-- Record extracts follows --
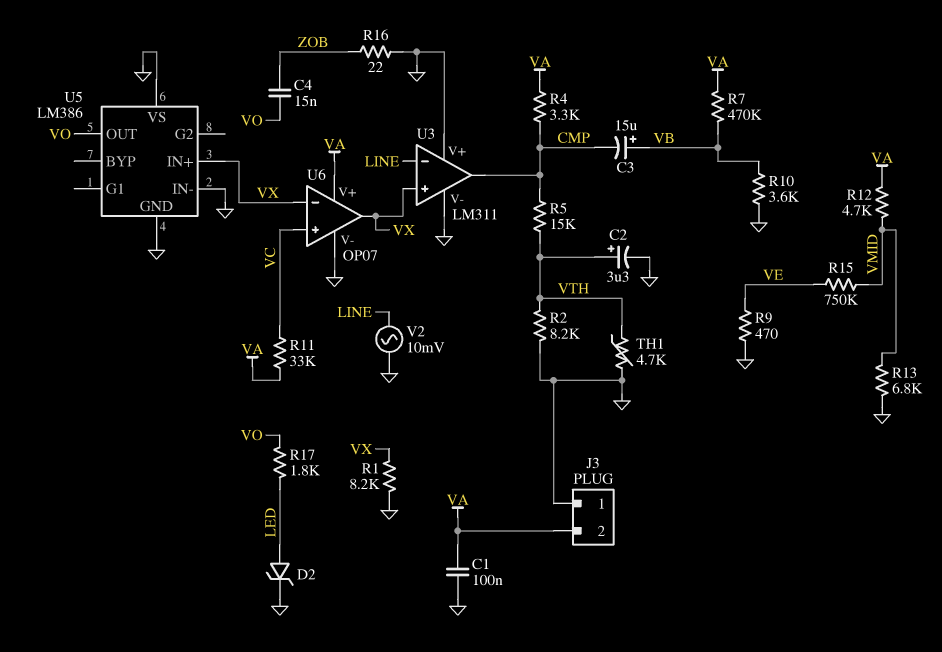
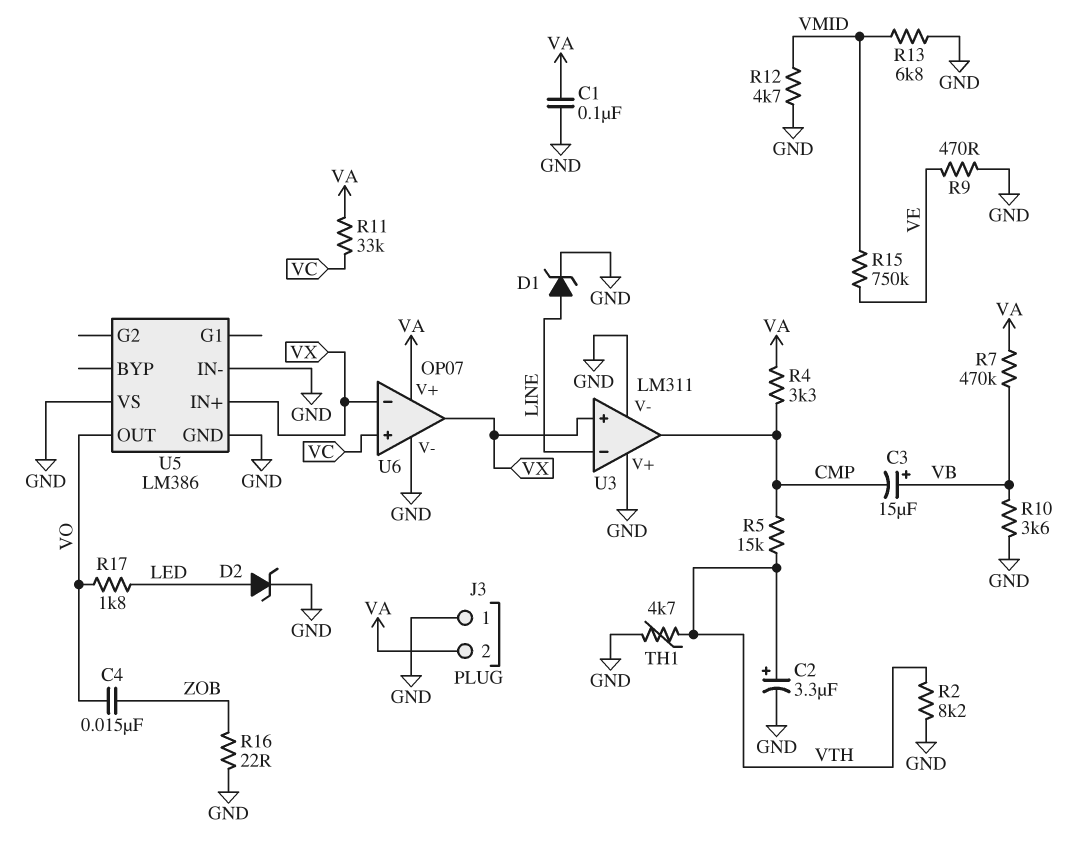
D1: none -> zener (A LINE, K GND)
R1: 8.2k (GND, VX) -> none
R12: 4.7k (VA, VMID) -> 4.7k (GND, VMID)
V2: AC 10mV (GND, LINE) -> none

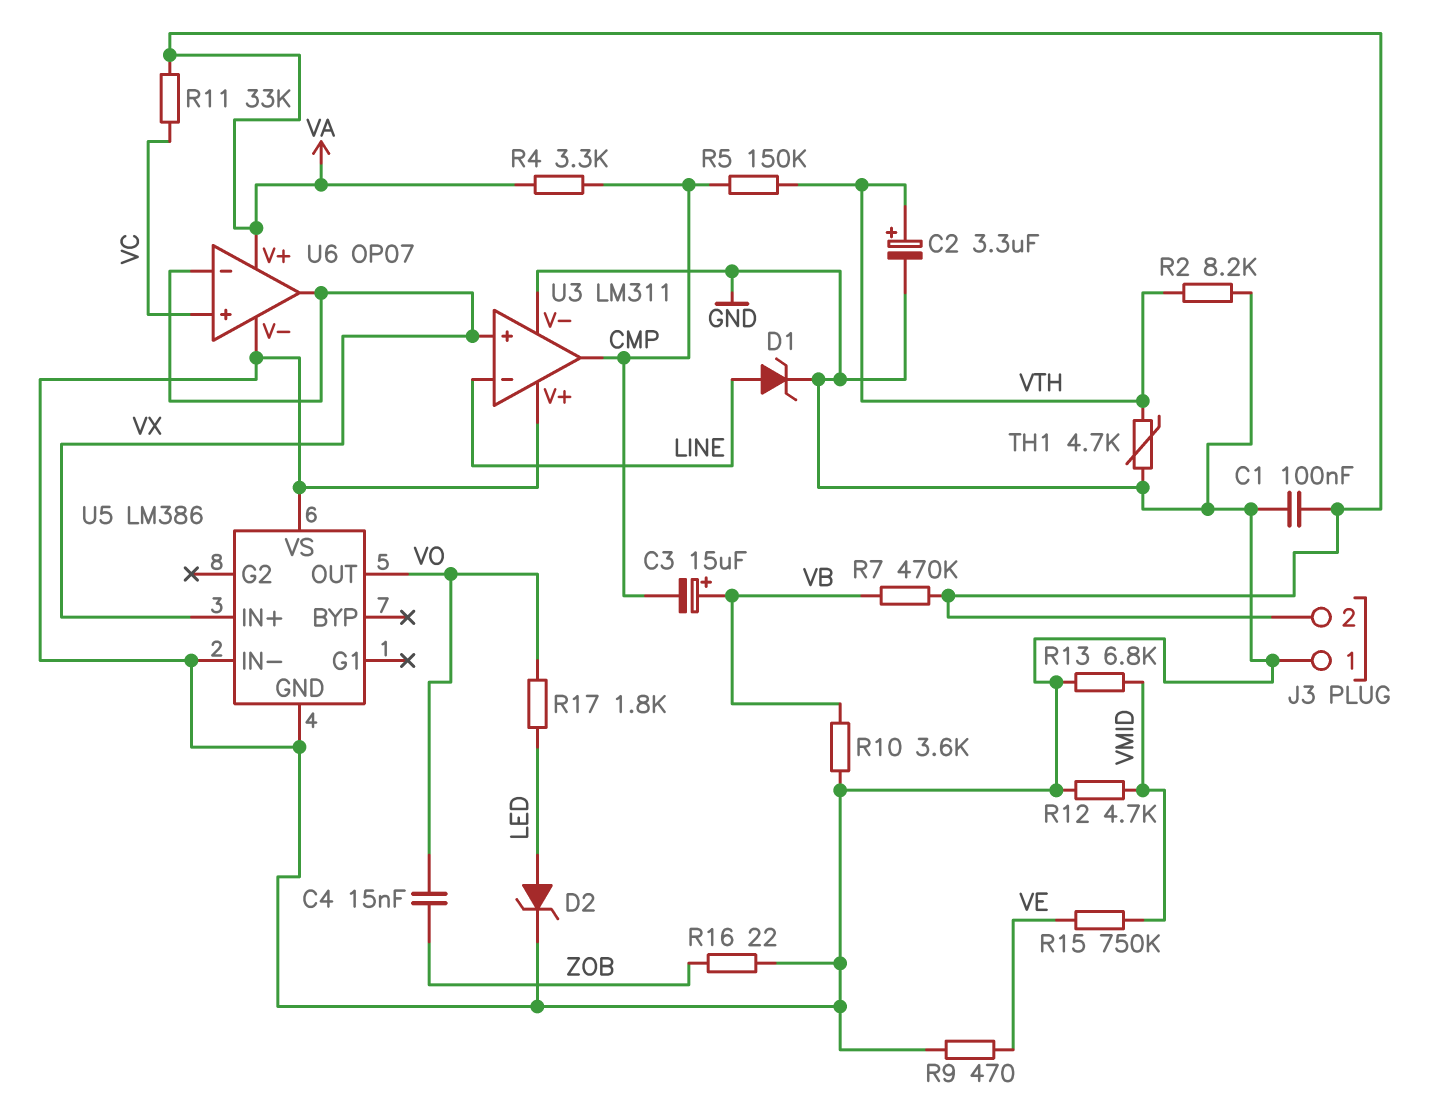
R5: 15k (CMP, VTH) -> 150k (CMP, VTH)

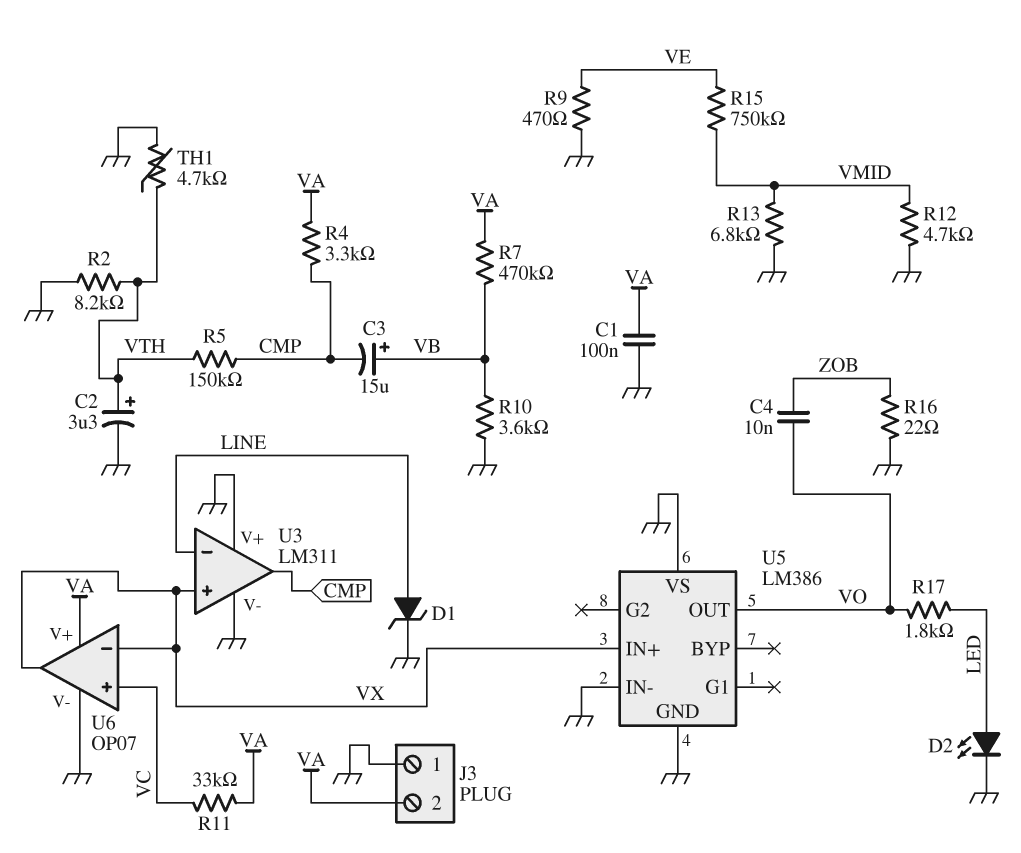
C4: 15nF (VO, ZOB) -> 10nF (VO, ZOB)
D2: zener (A LED, K GND) -> LED (A LED, K GND)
-- Record extracts concluded --
• **Task goal**:
Beginning with the line that contains "V2: AC 10mV (GND, LINE) -> none", print exactly every line through the end of the records, both included. Omit the pictures.

• **Task result**:
V2: AC 10mV (GND, LINE) -> none

R5: 15k (CMP, VTH) -> 150k (CMP, VTH)

C4: 15nF (VO, ZOB) -> 10nF (VO, ZOB)
D2: zener (A LED, K GND) -> LED (A LED, K GND)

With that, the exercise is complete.